EXERCISE DIRECTIONS
Although the records contain pictures, only their text should be reproduced, exactly as written.
──────── INPUT
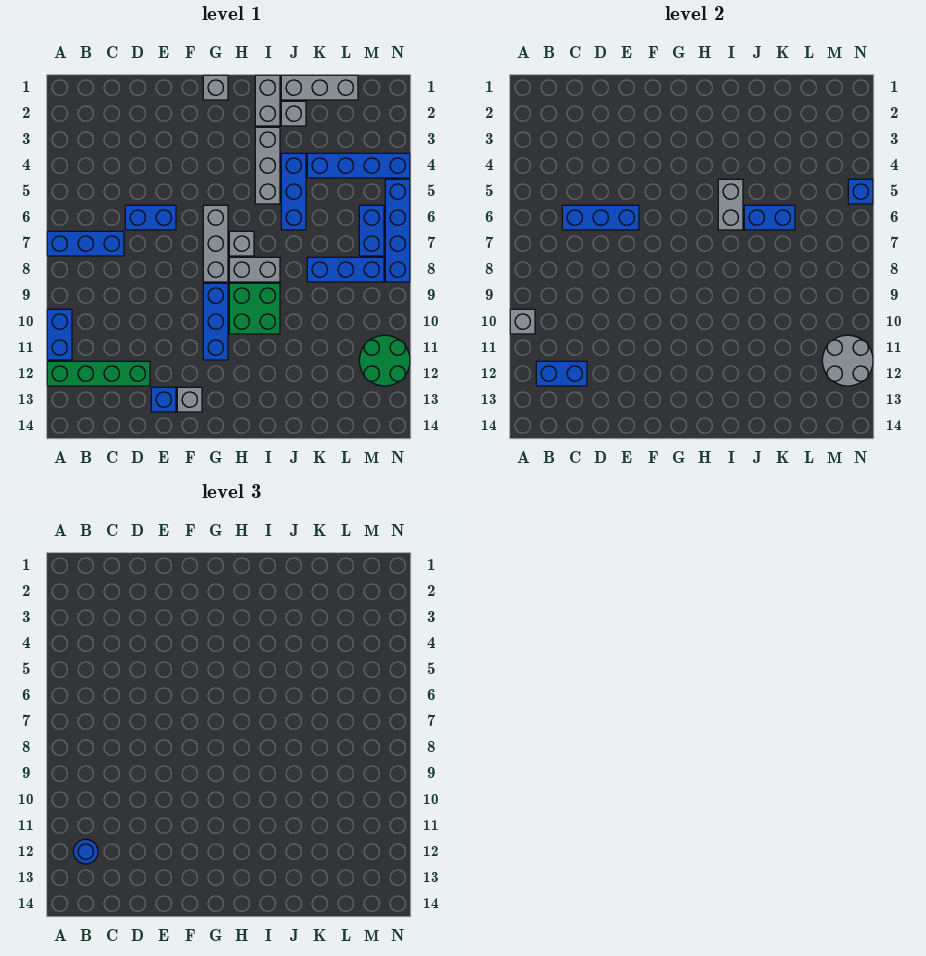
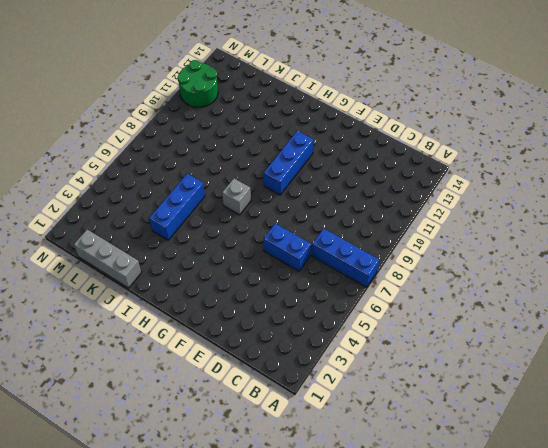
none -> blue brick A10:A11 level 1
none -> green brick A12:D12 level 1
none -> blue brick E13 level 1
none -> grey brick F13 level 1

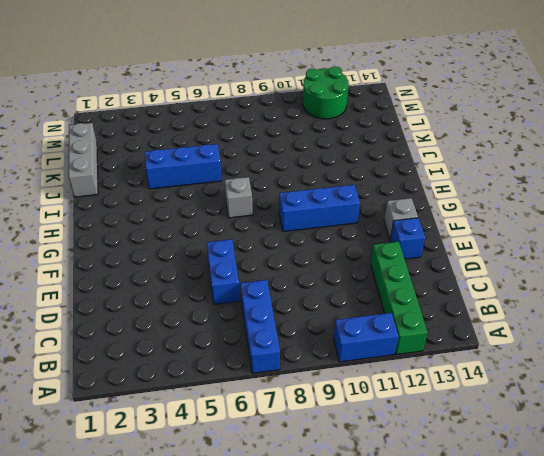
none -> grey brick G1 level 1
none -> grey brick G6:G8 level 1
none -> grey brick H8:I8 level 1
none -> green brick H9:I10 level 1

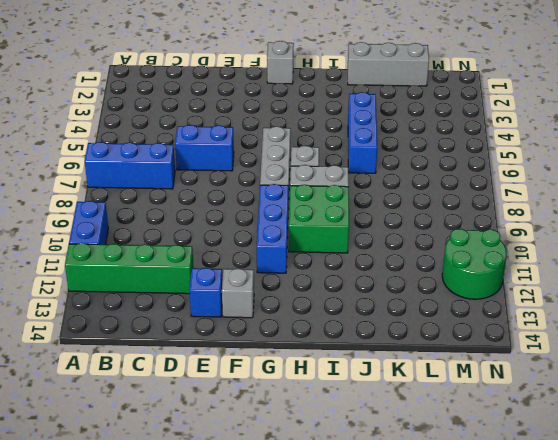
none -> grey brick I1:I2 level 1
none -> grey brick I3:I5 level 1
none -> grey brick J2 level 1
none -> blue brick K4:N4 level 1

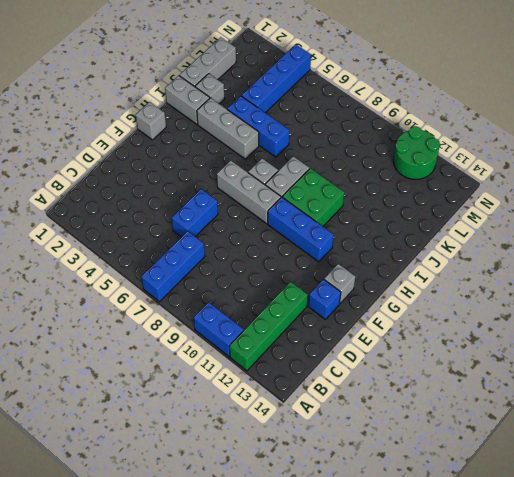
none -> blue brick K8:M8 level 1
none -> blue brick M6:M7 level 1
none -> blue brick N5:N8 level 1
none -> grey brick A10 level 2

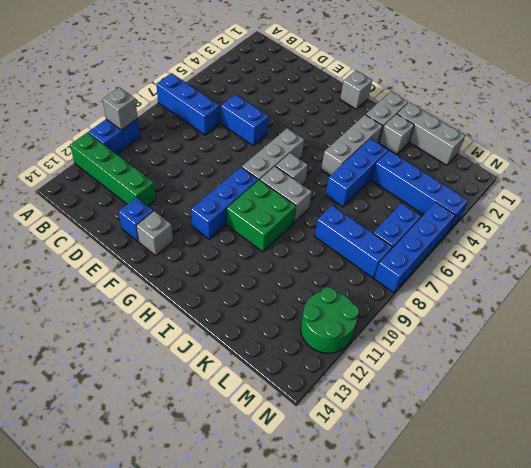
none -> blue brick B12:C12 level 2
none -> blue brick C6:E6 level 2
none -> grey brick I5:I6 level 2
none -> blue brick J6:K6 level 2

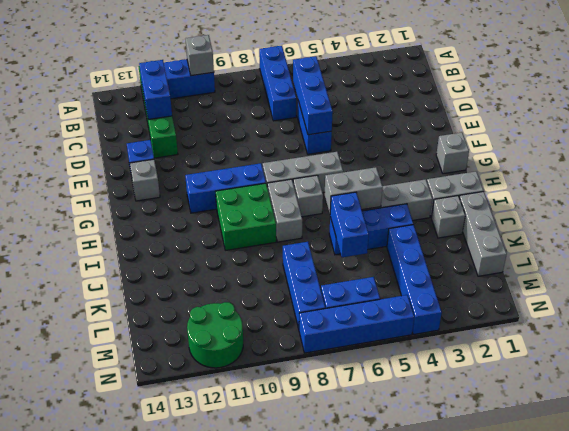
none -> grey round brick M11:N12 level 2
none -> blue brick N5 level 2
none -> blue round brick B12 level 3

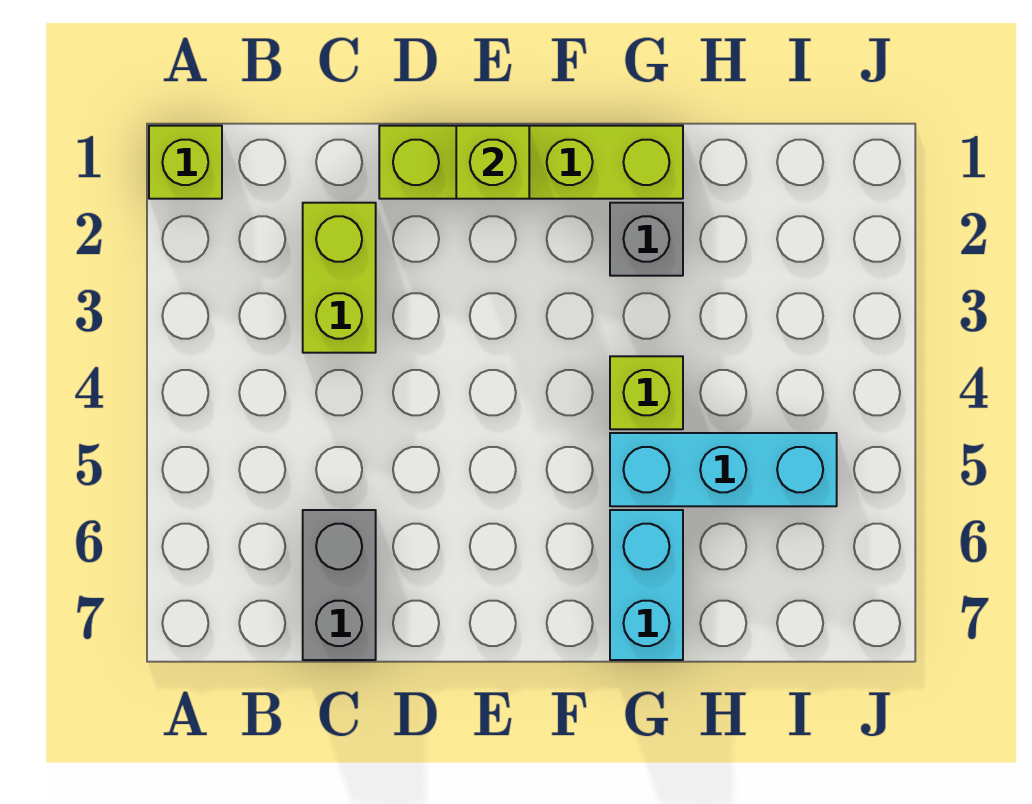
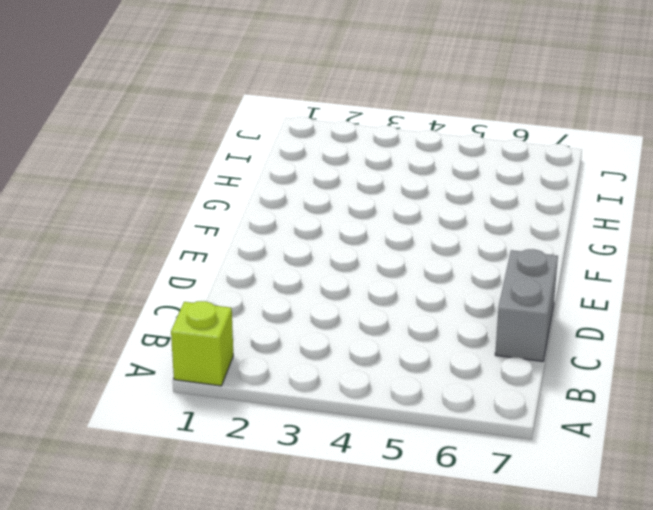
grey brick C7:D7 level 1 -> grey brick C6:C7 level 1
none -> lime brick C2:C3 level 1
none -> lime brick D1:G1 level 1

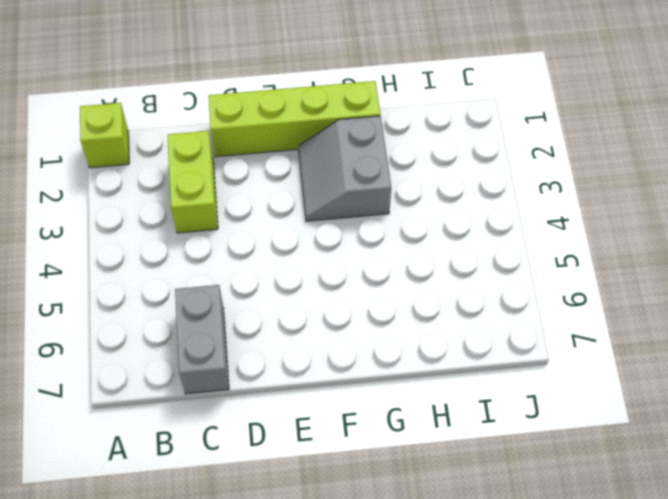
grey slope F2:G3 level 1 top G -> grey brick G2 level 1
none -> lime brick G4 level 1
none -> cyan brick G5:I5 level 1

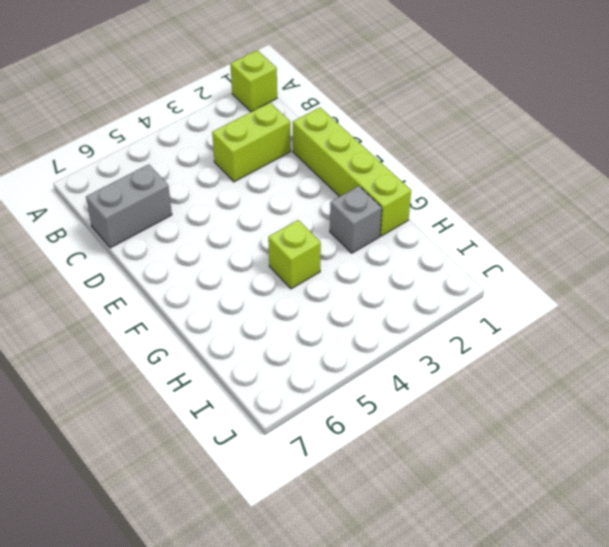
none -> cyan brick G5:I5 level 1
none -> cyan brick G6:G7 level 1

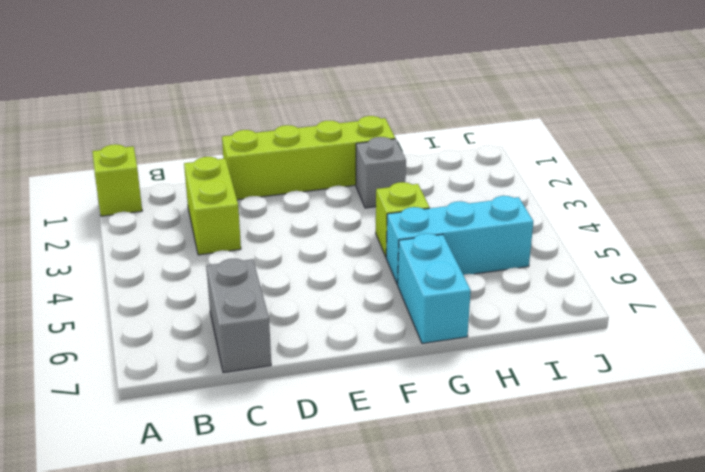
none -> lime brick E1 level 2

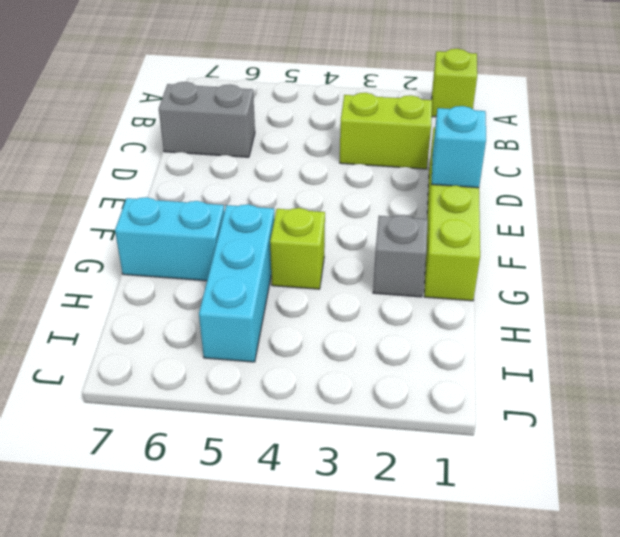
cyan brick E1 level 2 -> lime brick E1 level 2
────────────────
WRITTEN SOLUTION
none -> blue brick A10:A11 level 1
none -> green brick A12:D12 level 1
none -> blue brick E13 level 1
none -> grey brick F13 level 1

none -> grey brick G1 level 1
none -> grey brick G6:G8 level 1
none -> grey brick H8:I8 level 1
none -> green brick H9:I10 level 1

none -> grey brick I1:I2 level 1
none -> grey brick I3:I5 level 1
none -> grey brick J2 level 1
none -> blue brick K4:N4 level 1

none -> blue brick K8:M8 level 1
none -> blue brick M6:M7 level 1
none -> blue brick N5:N8 level 1
none -> grey brick A10 level 2

none -> blue brick B12:C12 level 2
none -> blue brick C6:E6 level 2
none -> grey brick I5:I6 level 2
none -> blue brick J6:K6 level 2

none -> grey round brick M11:N12 level 2
none -> blue brick N5 level 2
none -> blue round brick B12 level 3

grey brick C7:D7 level 1 -> grey brick C6:C7 level 1
none -> lime brick C2:C3 level 1
none -> lime brick D1:G1 level 1

grey slope F2:G3 level 1 top G -> grey brick G2 level 1
none -> lime brick G4 level 1
none -> cyan brick G5:I5 level 1

none -> cyan brick G5:I5 level 1
none -> cyan brick G6:G7 level 1

none -> lime brick E1 level 2

cyan brick E1 level 2 -> lime brick E1 level 2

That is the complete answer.